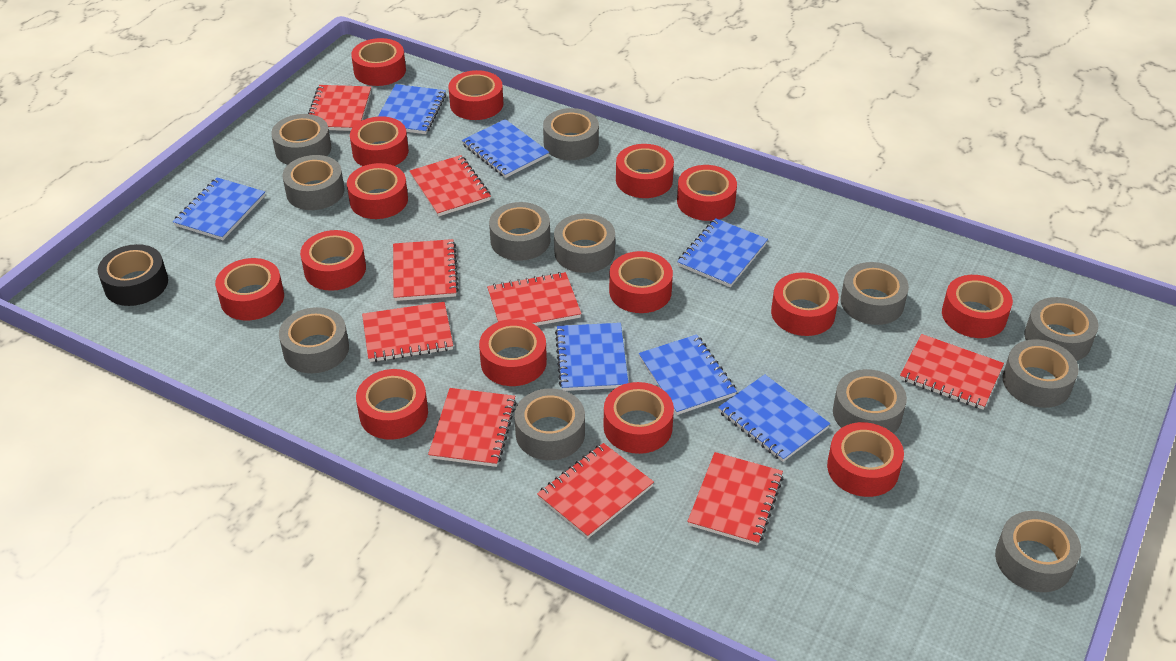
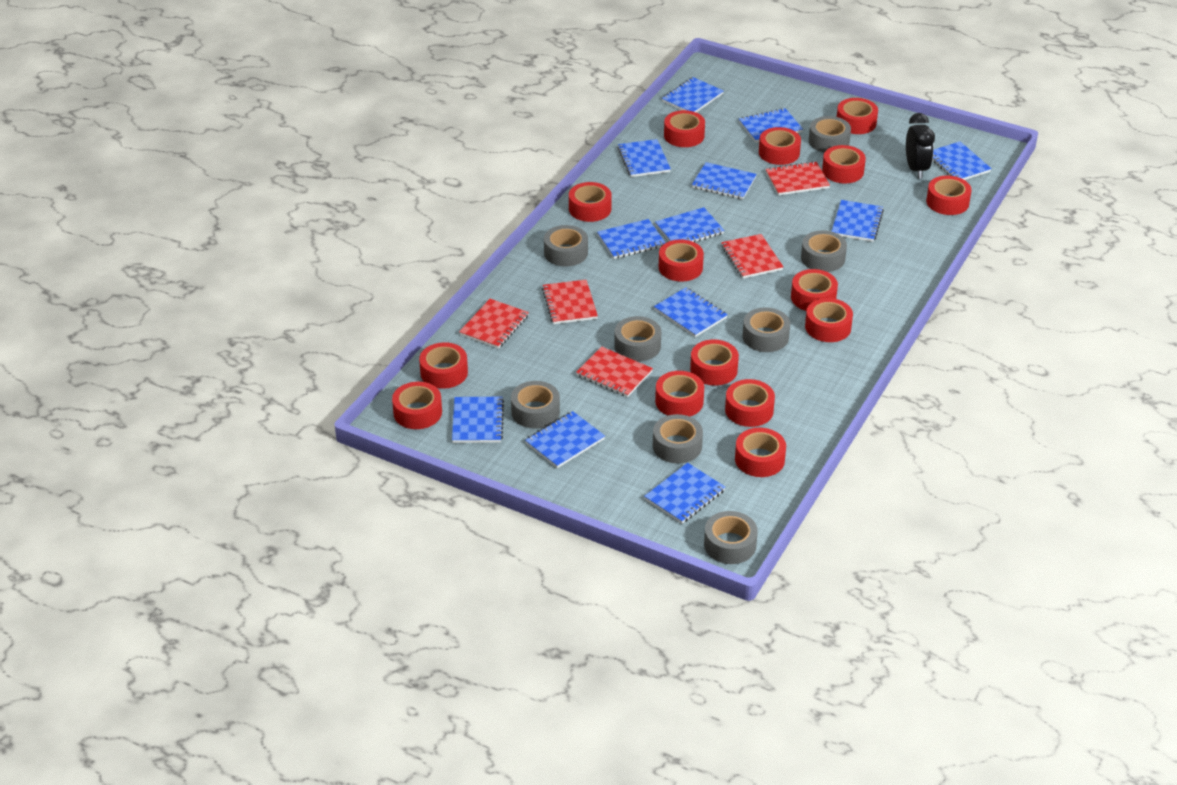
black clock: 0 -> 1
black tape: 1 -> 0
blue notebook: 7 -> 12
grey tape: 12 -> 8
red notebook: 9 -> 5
******
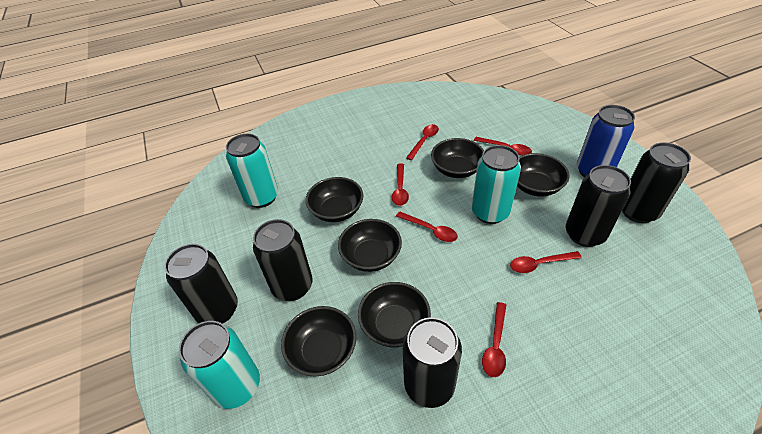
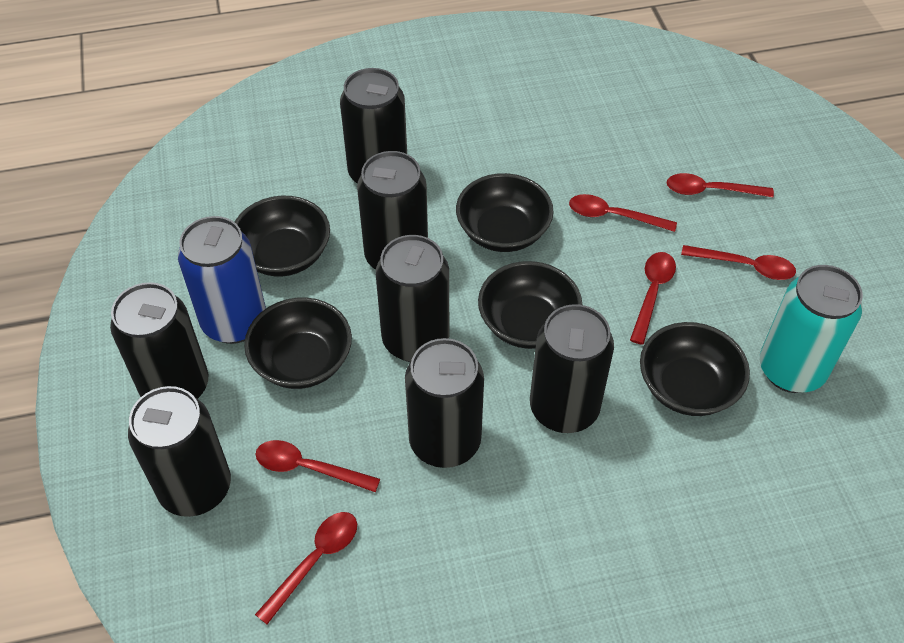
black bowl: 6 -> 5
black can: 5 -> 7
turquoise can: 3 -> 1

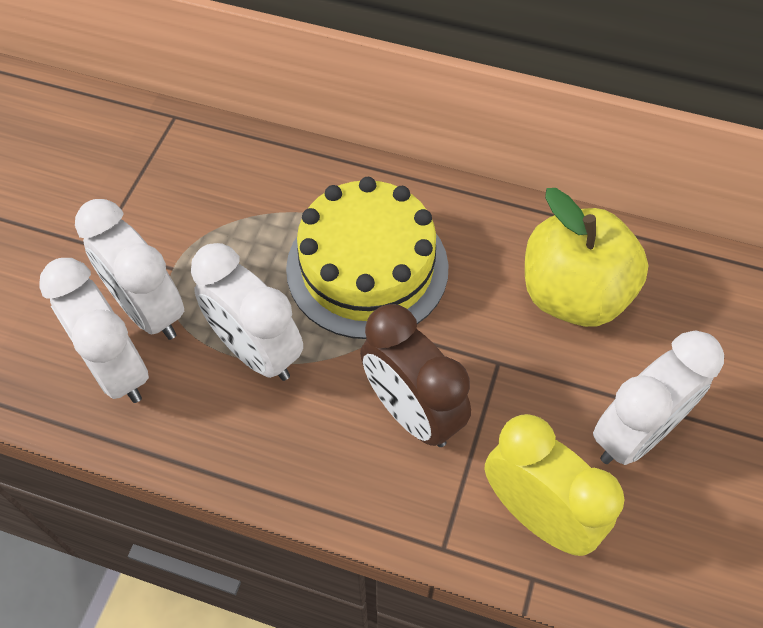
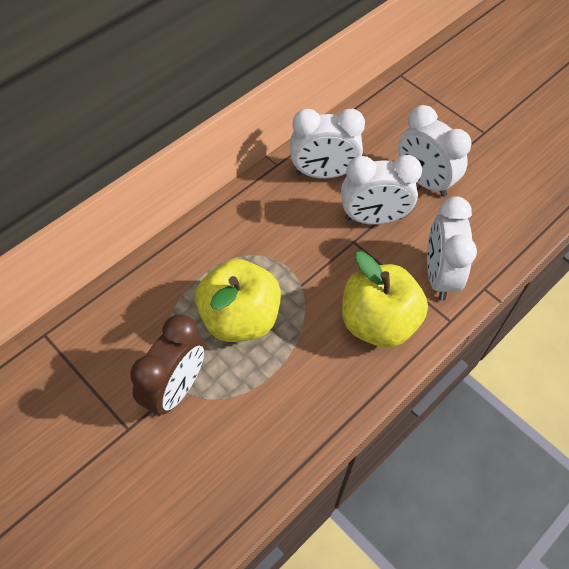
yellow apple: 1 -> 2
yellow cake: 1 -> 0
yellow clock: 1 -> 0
******
§ WHAT YOU WILL DO: Within the material above, tally each line that contains "black" and respond with the tally only.

§ RESPONSE TO THE EXERCISE: 4